## Your instructions
Calculate how many lines in the following records hold the word "appeared", and report that number without comment.

## Extracted records
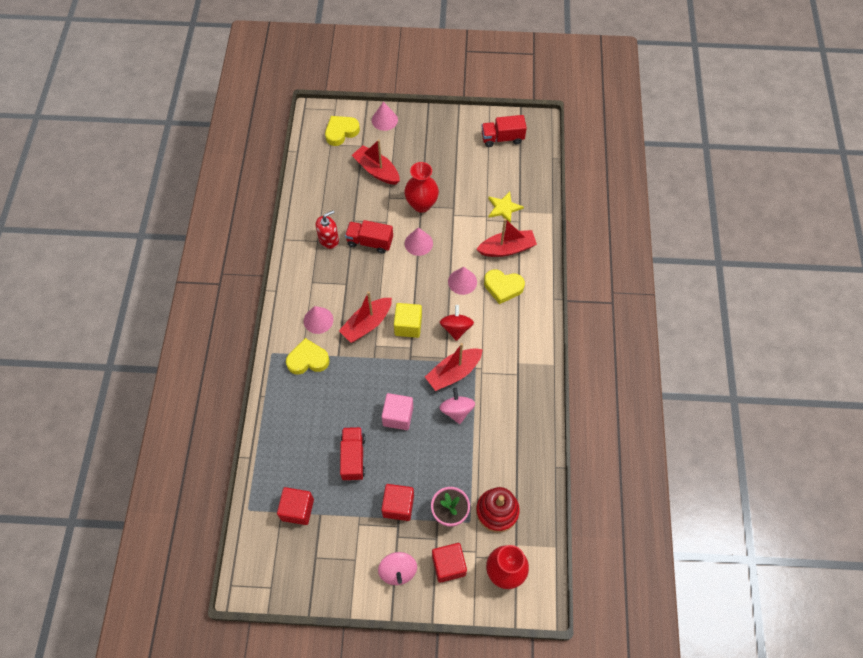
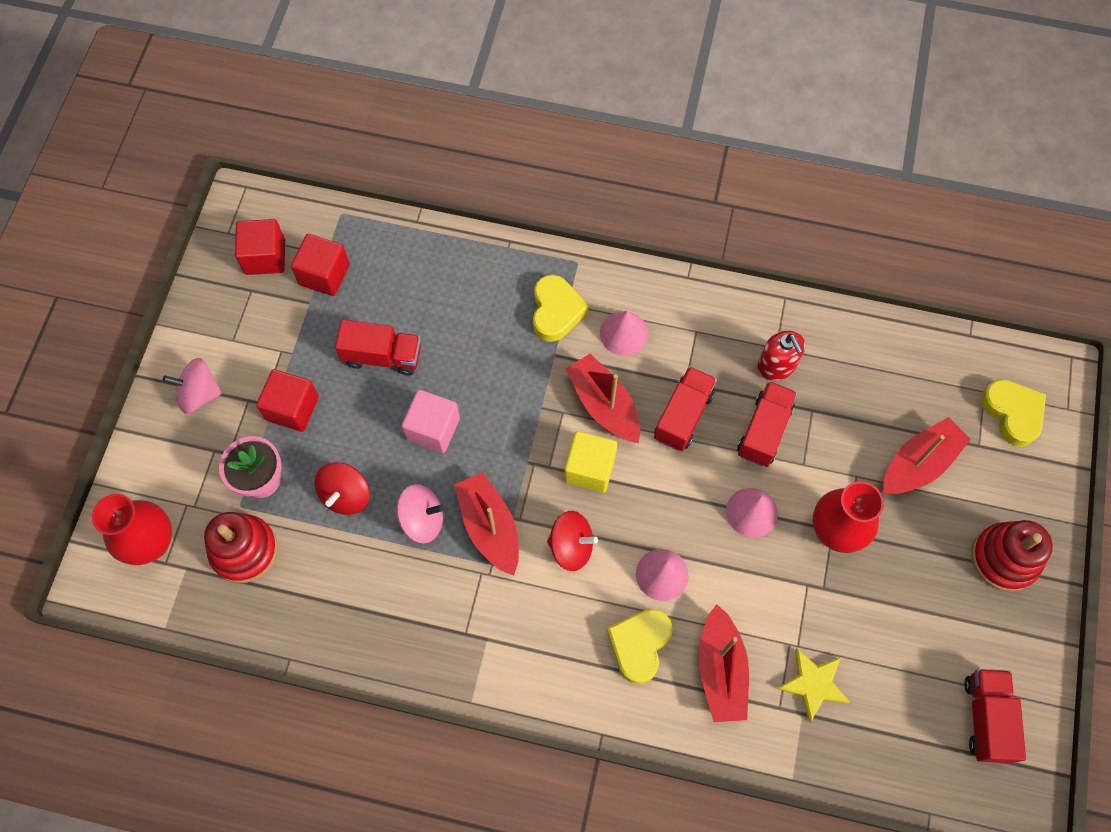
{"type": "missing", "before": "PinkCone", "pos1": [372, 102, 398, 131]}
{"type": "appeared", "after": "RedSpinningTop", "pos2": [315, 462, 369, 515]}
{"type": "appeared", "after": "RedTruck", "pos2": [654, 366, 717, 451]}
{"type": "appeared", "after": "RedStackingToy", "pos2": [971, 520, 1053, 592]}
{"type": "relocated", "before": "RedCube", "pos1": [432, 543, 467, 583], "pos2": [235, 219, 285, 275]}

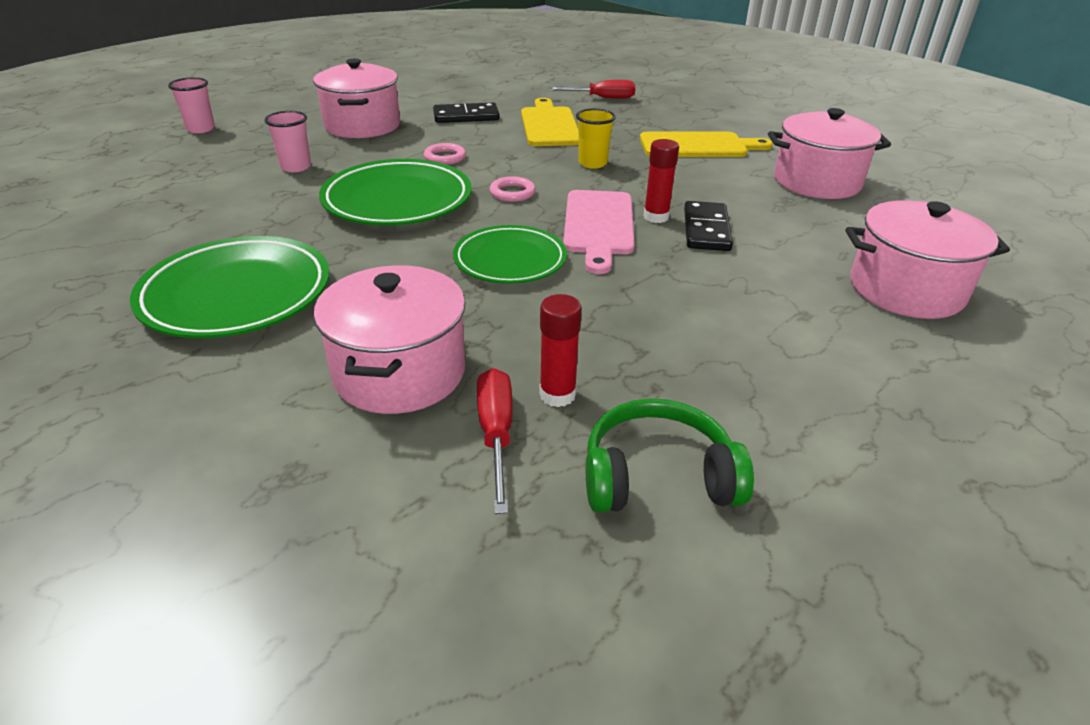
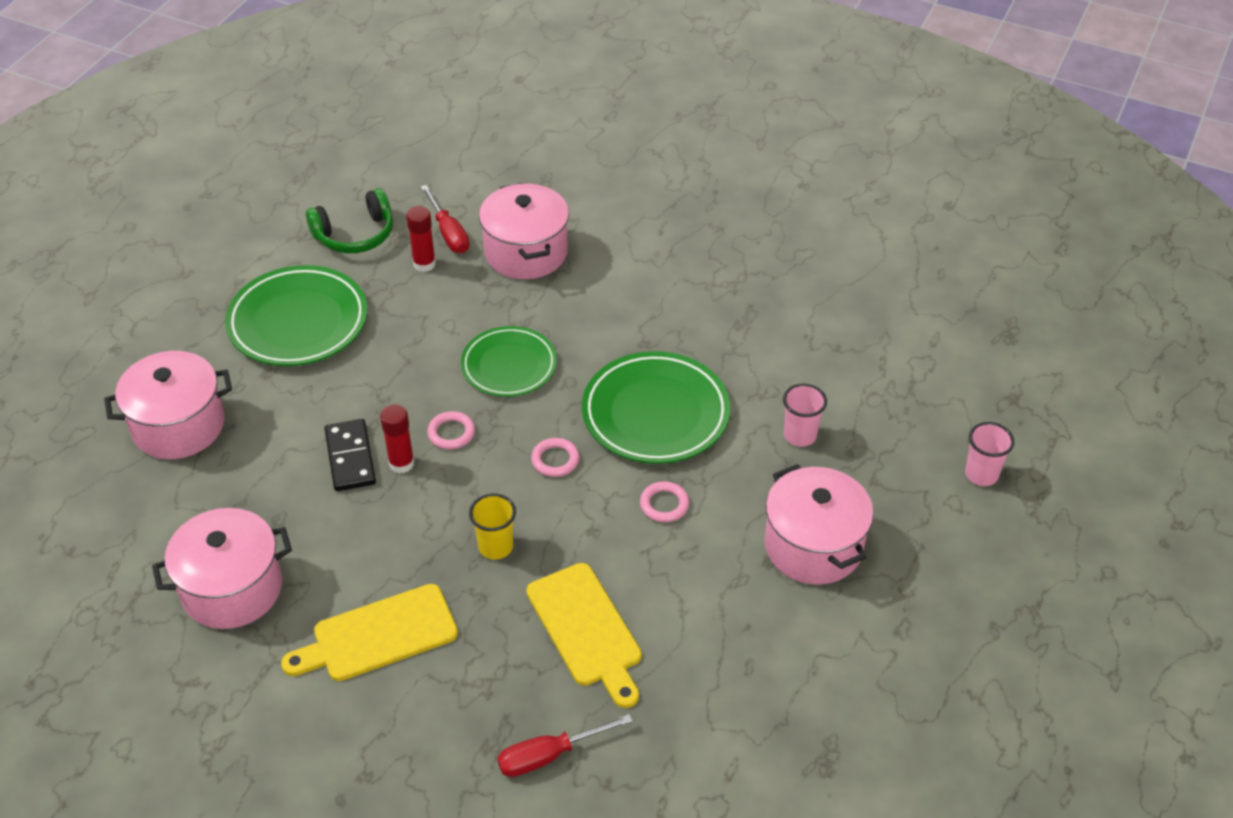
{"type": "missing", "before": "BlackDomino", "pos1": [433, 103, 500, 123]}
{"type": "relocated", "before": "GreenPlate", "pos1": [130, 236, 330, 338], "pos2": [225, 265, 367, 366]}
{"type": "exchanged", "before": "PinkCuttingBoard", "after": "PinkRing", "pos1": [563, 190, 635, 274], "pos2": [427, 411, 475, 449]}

* * *

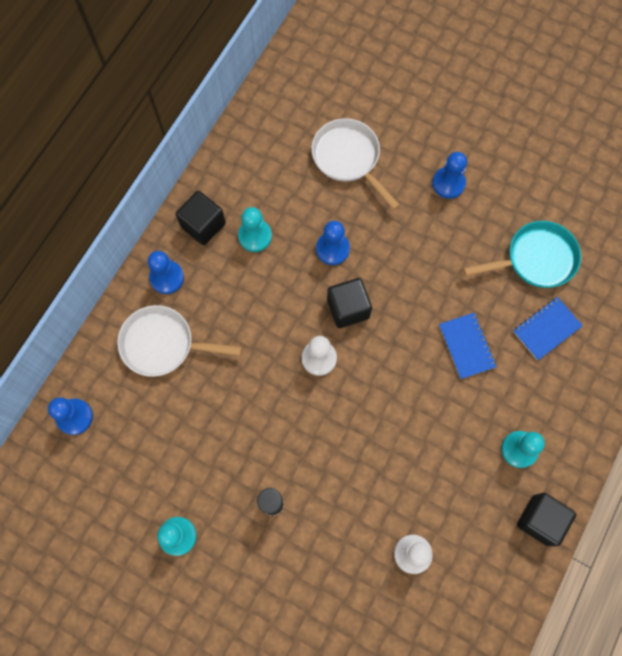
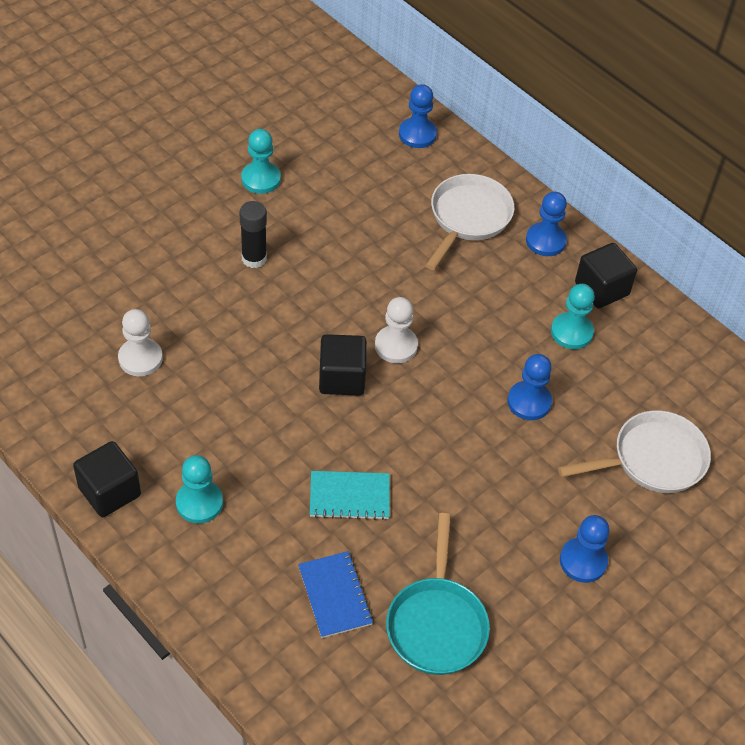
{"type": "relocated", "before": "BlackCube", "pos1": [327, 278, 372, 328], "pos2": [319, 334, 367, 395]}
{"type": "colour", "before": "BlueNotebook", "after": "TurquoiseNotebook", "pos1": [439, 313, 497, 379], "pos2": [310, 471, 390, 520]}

## Response below
3